◆ **ACTIVITY**
Only one stretch of the listing below is wanted. Begin at the line that has "(293, 383) = (657, 497): pink", stop after the line that has "(776, 454) = (562, 237): pink", and repeat every line in between exactly.

◆ **SOURCE MATERIAL**

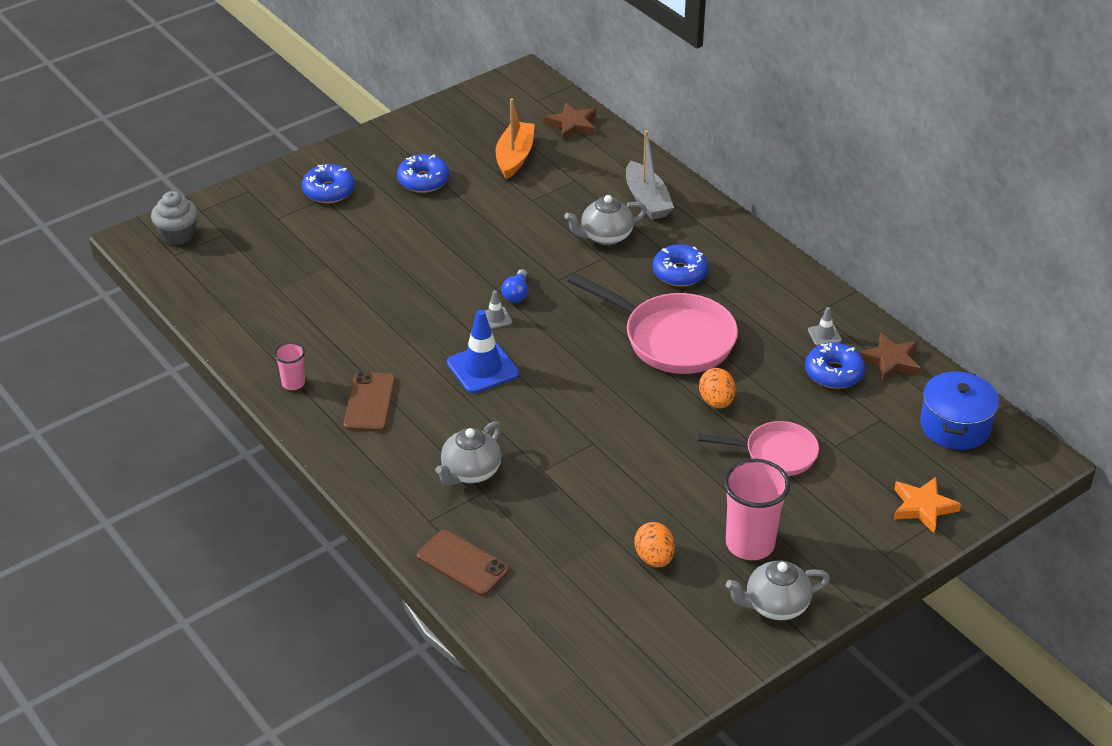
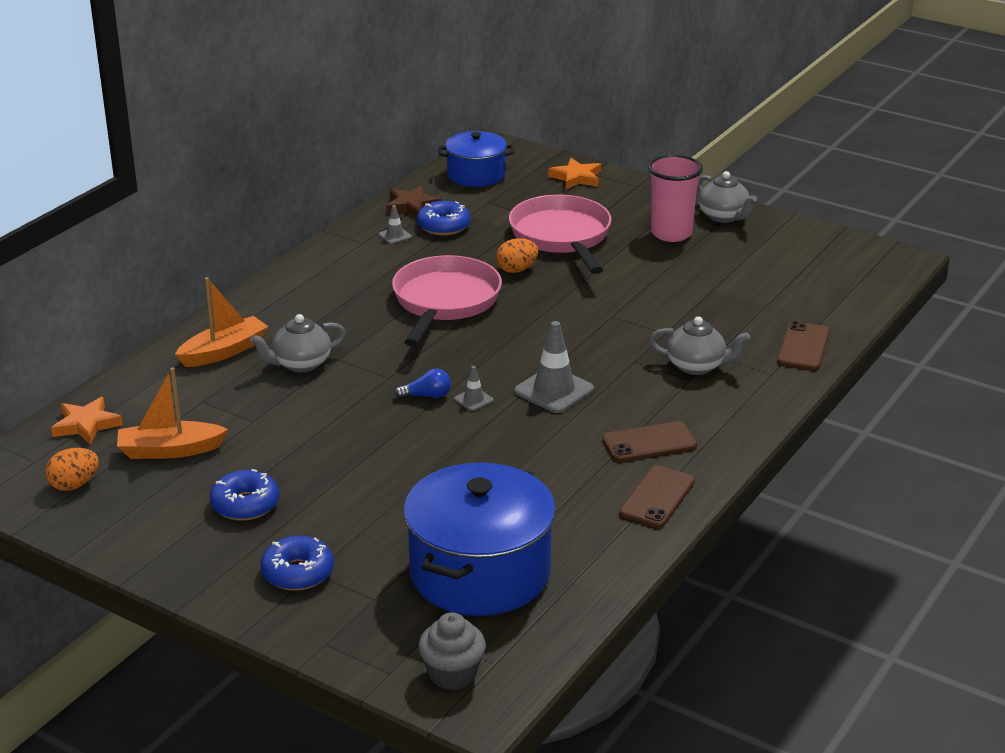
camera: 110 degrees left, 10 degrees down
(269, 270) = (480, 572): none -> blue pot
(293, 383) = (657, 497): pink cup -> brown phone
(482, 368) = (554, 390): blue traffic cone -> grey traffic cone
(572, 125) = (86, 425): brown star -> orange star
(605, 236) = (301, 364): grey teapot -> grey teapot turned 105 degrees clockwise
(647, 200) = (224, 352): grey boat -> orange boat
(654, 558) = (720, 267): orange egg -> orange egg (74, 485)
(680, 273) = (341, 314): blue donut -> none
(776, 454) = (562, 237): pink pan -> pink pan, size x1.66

--

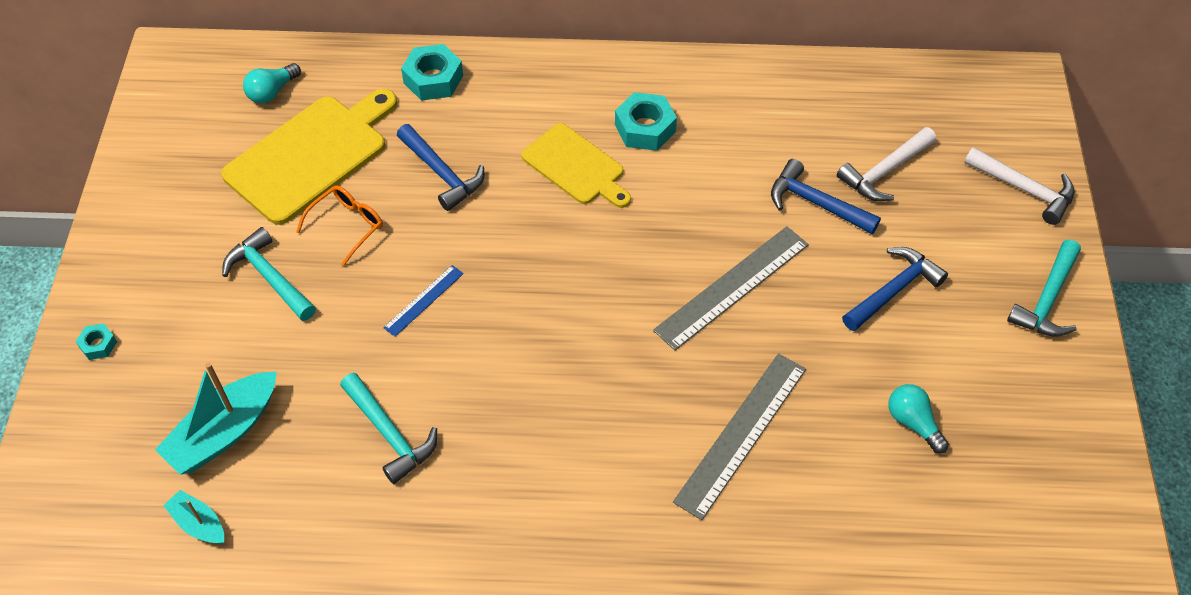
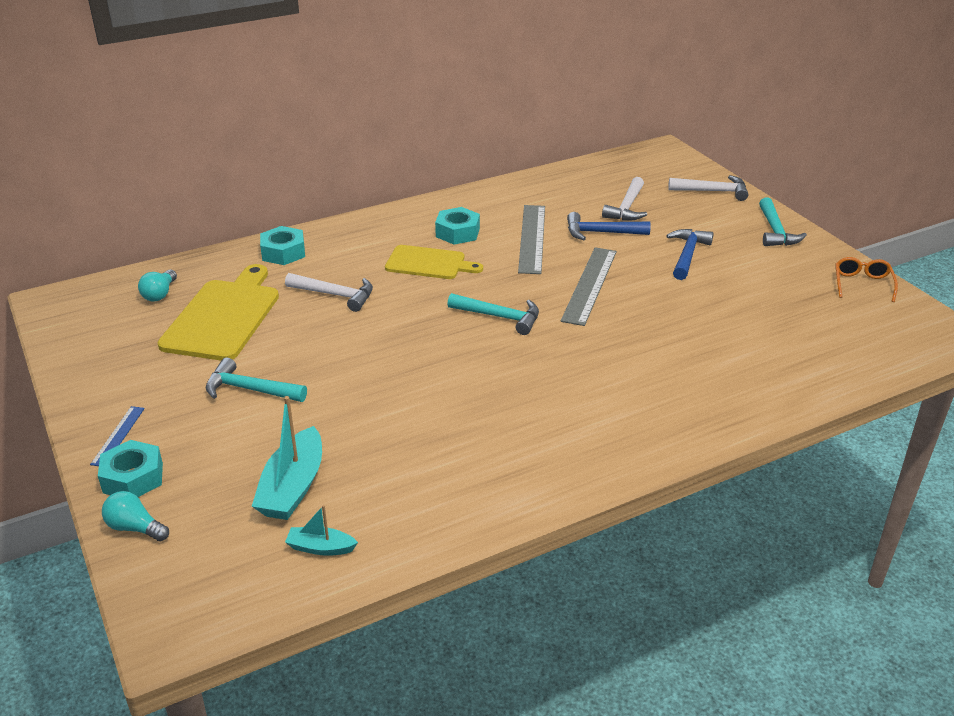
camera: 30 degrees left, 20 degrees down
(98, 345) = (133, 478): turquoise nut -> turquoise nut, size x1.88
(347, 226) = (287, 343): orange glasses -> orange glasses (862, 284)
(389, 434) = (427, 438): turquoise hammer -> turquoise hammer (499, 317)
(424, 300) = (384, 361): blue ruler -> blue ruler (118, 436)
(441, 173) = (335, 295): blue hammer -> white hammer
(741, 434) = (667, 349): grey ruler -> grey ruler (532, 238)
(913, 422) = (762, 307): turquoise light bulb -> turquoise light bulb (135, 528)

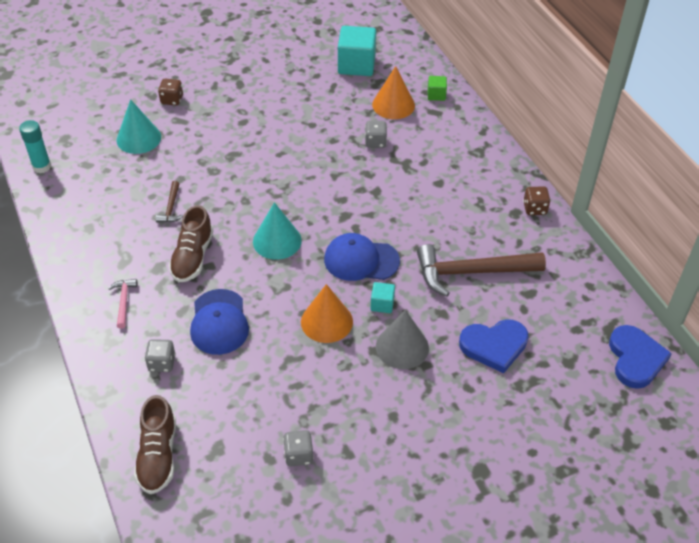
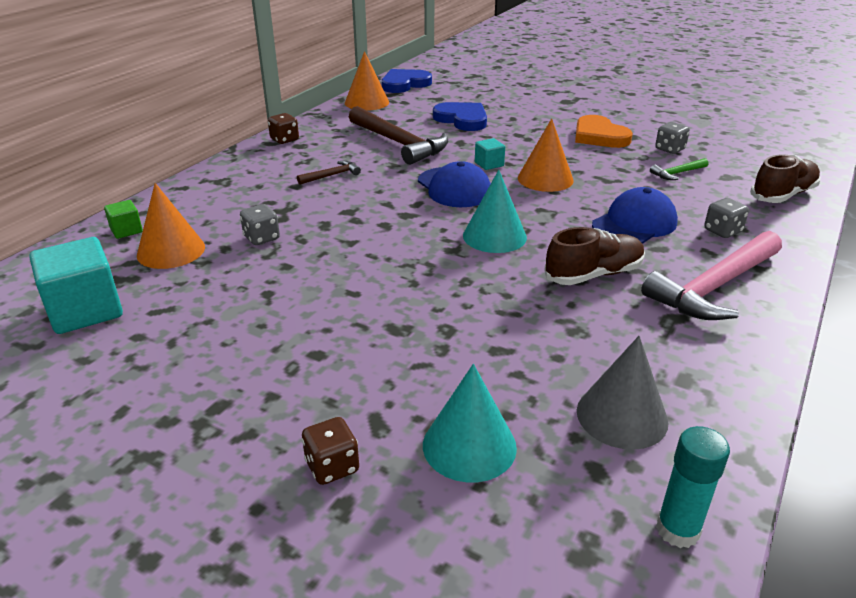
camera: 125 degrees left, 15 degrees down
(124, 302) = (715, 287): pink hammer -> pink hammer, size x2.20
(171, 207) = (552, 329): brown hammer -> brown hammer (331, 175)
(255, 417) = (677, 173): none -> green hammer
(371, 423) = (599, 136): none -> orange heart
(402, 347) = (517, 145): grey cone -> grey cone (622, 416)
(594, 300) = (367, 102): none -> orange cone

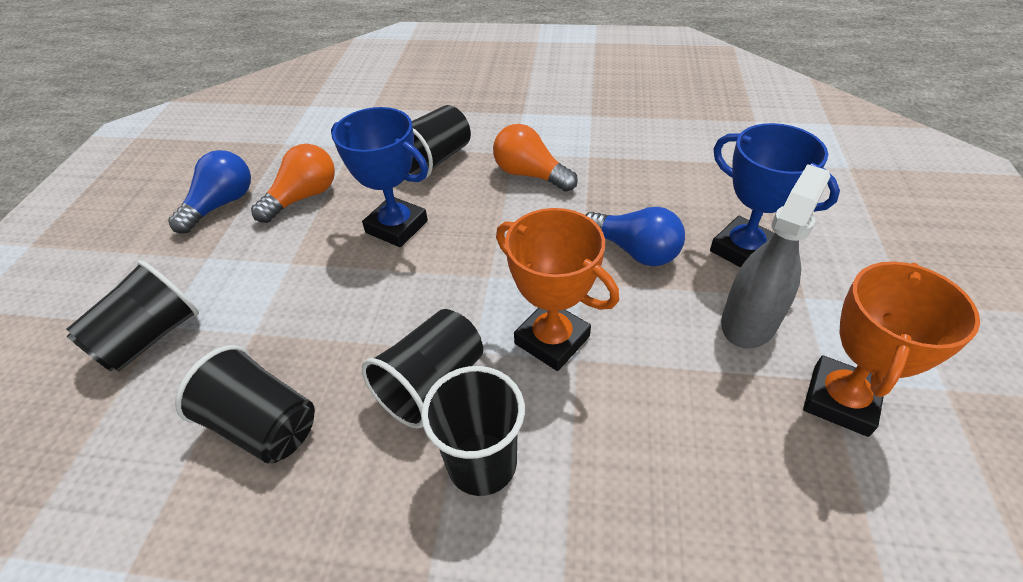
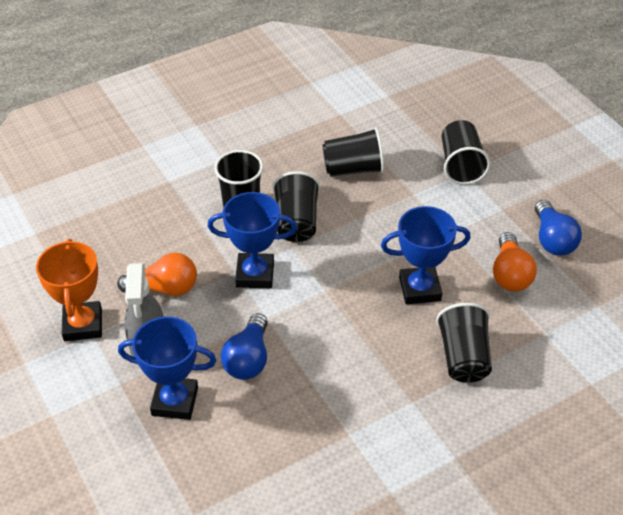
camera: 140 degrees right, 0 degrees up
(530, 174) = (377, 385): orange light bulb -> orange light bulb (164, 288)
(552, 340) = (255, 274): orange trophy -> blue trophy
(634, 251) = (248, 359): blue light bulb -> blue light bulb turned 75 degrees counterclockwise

* * *

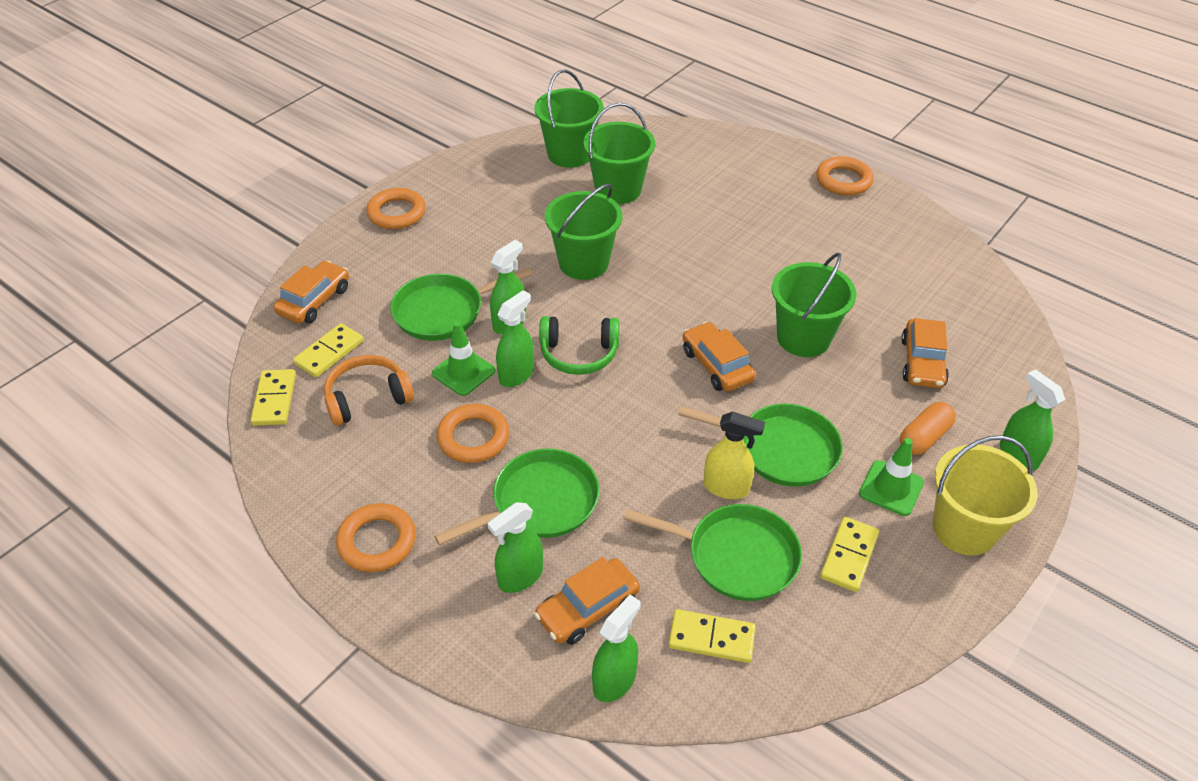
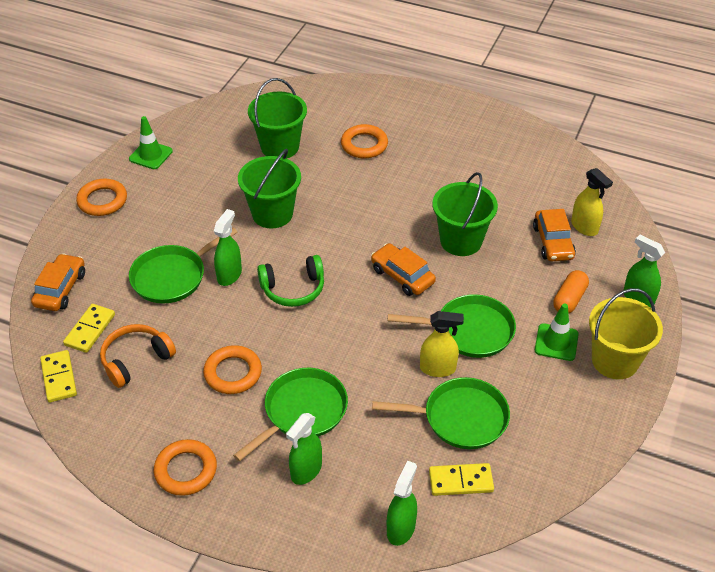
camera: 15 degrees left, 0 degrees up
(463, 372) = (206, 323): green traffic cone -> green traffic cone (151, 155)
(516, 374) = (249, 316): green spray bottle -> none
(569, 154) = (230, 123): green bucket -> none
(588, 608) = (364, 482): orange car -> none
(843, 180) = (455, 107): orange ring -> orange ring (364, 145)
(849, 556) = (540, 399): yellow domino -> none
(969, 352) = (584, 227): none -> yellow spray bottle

◆ **WRITTEN RESPONSE**
(293, 383) = (657, 497): pink cup -> brown phone
(482, 368) = (554, 390): blue traffic cone -> grey traffic cone
(572, 125) = (86, 425): brown star -> orange star
(605, 236) = (301, 364): grey teapot -> grey teapot turned 105 degrees clockwise
(647, 200) = (224, 352): grey boat -> orange boat
(654, 558) = (720, 267): orange egg -> orange egg (74, 485)
(680, 273) = (341, 314): blue donut -> none
(776, 454) = (562, 237): pink pan -> pink pan, size x1.66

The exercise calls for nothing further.